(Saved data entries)
______________________________

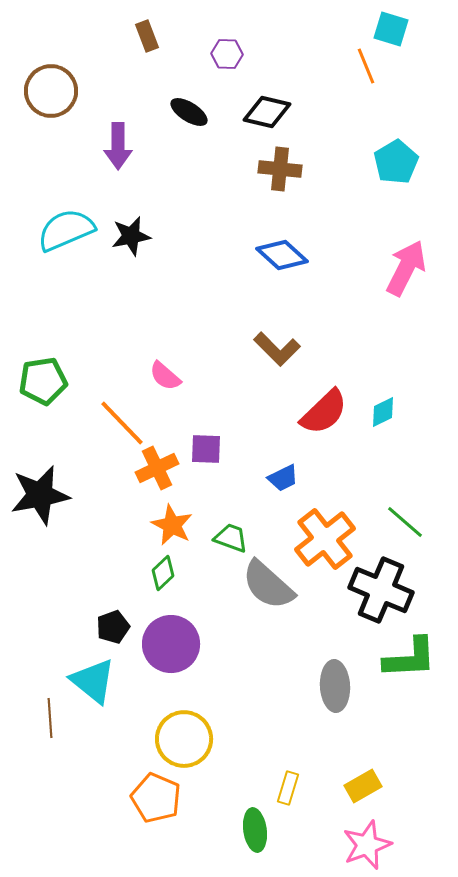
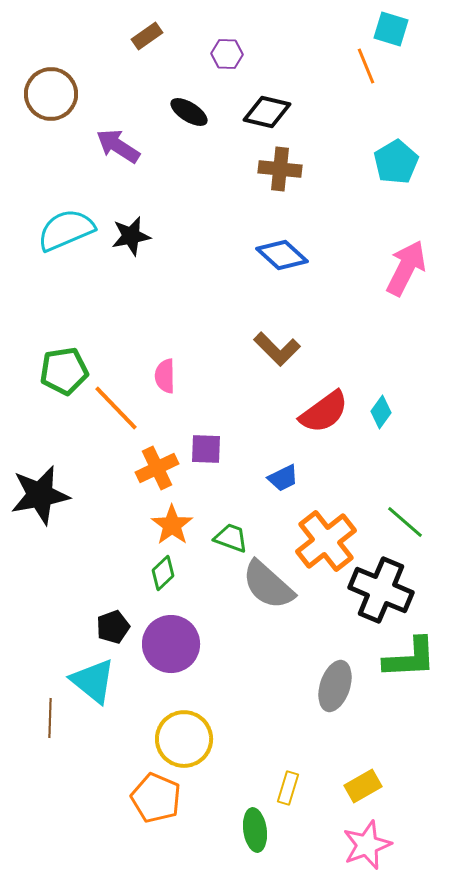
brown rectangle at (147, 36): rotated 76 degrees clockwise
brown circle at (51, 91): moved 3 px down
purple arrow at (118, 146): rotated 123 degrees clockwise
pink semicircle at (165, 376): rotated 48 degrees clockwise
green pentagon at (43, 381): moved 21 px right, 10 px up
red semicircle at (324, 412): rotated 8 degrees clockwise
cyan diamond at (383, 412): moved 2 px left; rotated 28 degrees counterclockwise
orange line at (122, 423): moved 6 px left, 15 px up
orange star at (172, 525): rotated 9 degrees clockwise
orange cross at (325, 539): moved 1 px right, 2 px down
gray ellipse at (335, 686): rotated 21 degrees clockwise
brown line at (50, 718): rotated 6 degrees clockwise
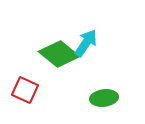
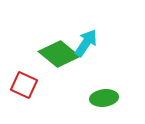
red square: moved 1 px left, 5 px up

______________________________

#### AIM OF THE TASK
From the items above, pick out every line that contains the word "brown" and copy each one unchanged.

#### SOLUTION BELOW
brown rectangle at (147, 36): rotated 76 degrees clockwise
brown circle at (51, 91): moved 3 px down
brown line at (50, 718): rotated 6 degrees clockwise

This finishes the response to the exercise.